** What the task asks **
Every line of the material must be restated exactly, though not its pictures.
------ Material provided
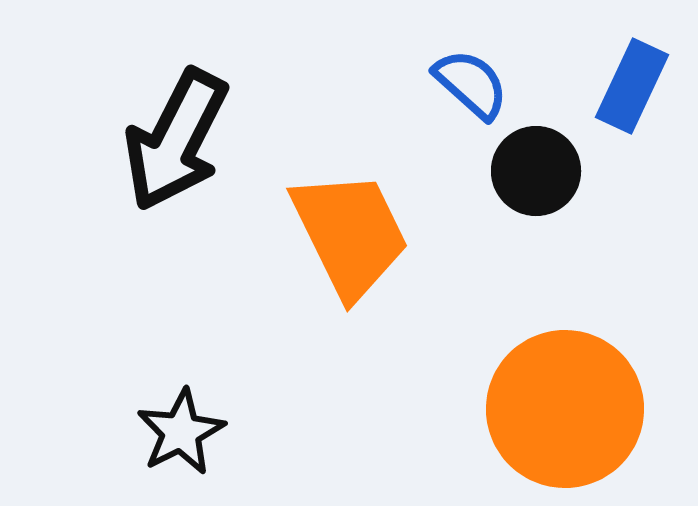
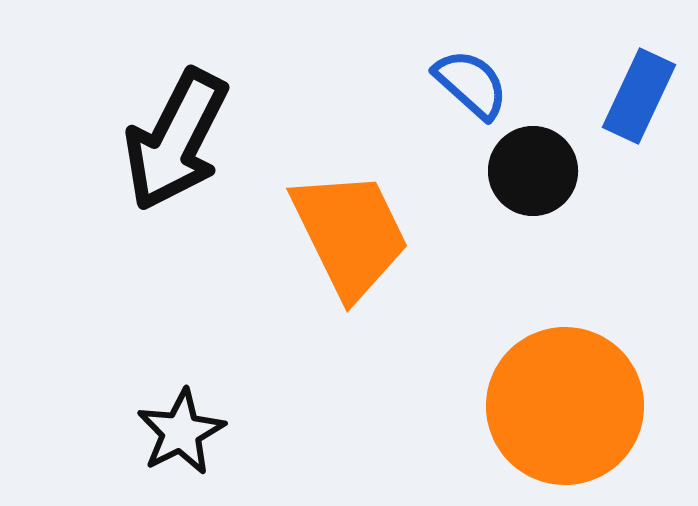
blue rectangle: moved 7 px right, 10 px down
black circle: moved 3 px left
orange circle: moved 3 px up
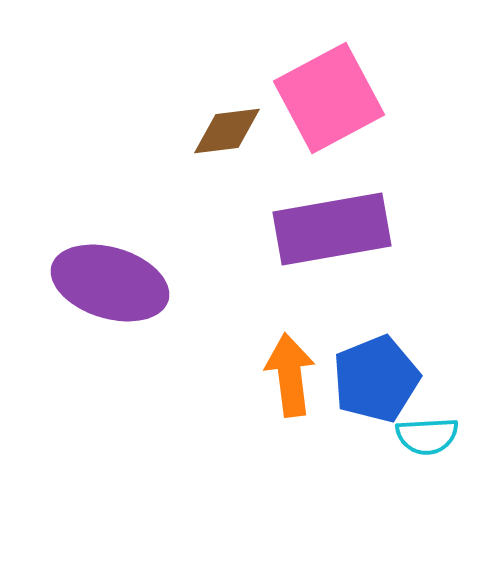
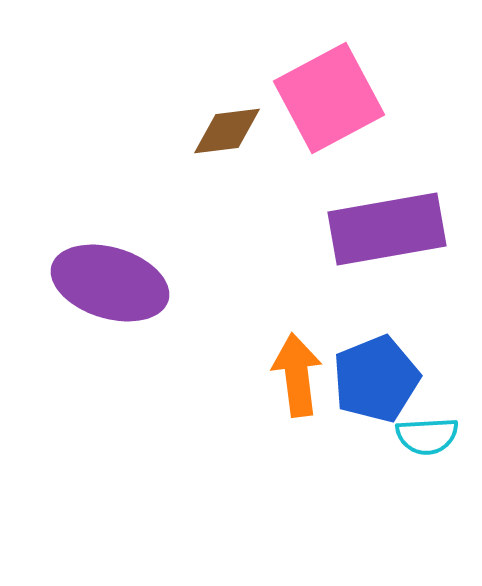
purple rectangle: moved 55 px right
orange arrow: moved 7 px right
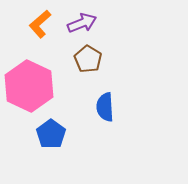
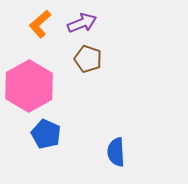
brown pentagon: rotated 12 degrees counterclockwise
pink hexagon: rotated 6 degrees clockwise
blue semicircle: moved 11 px right, 45 px down
blue pentagon: moved 5 px left; rotated 12 degrees counterclockwise
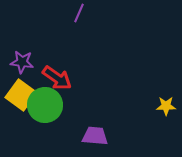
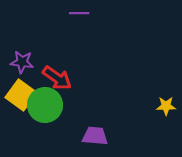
purple line: rotated 66 degrees clockwise
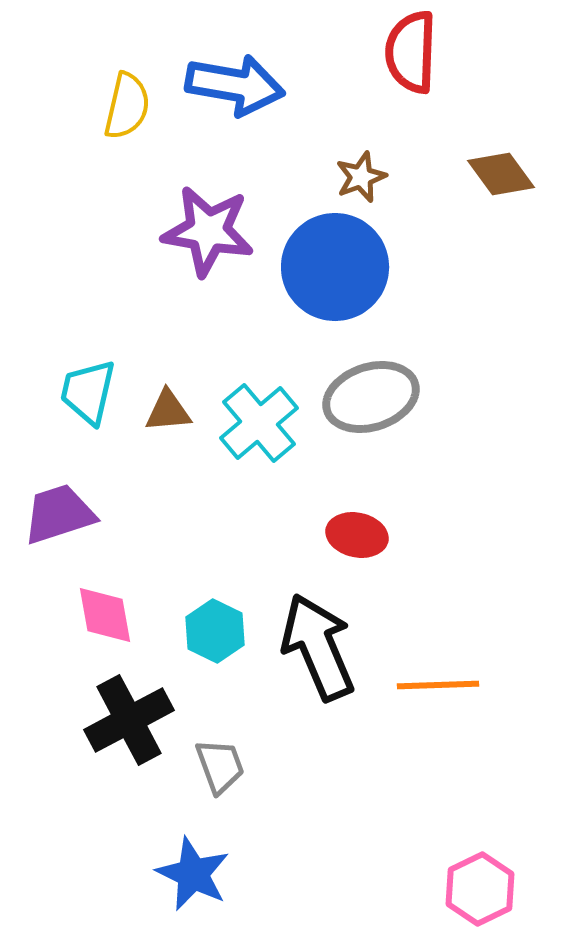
------------
** Written solution **
blue rectangle: moved 7 px right, 10 px down
black circle: moved 3 px left
orange circle: moved 3 px up
purple rectangle: moved 55 px right
orange arrow: moved 7 px right
brown pentagon: rotated 12 degrees counterclockwise
pink hexagon: rotated 6 degrees clockwise
blue semicircle: moved 11 px right, 45 px down
blue pentagon: moved 5 px left; rotated 12 degrees counterclockwise
purple line: rotated 66 degrees clockwise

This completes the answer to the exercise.